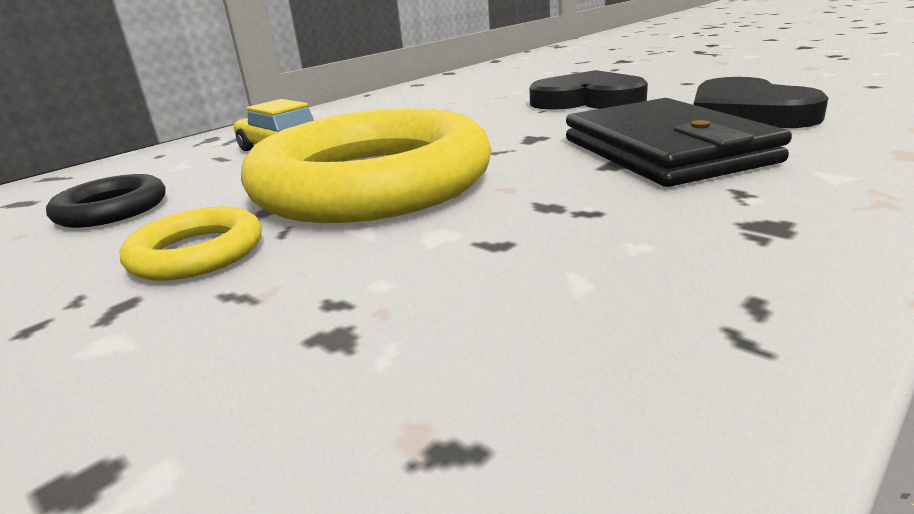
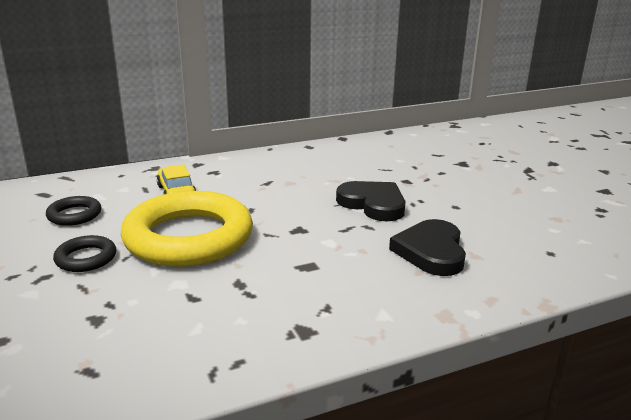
camera: 20 degrees right, 0 degrees up
(197, 253) = (86, 258): yellow ring -> black ring
(665, 150) = (341, 266): black wallet -> none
======
* EXERCISE
The expected output is the lines from the one with "(197, 253) = (86, 258): yellow" through the end of the data, exactly as written and nothing more.

* FINISHED EXERCISE
(197, 253) = (86, 258): yellow ring -> black ring
(665, 150) = (341, 266): black wallet -> none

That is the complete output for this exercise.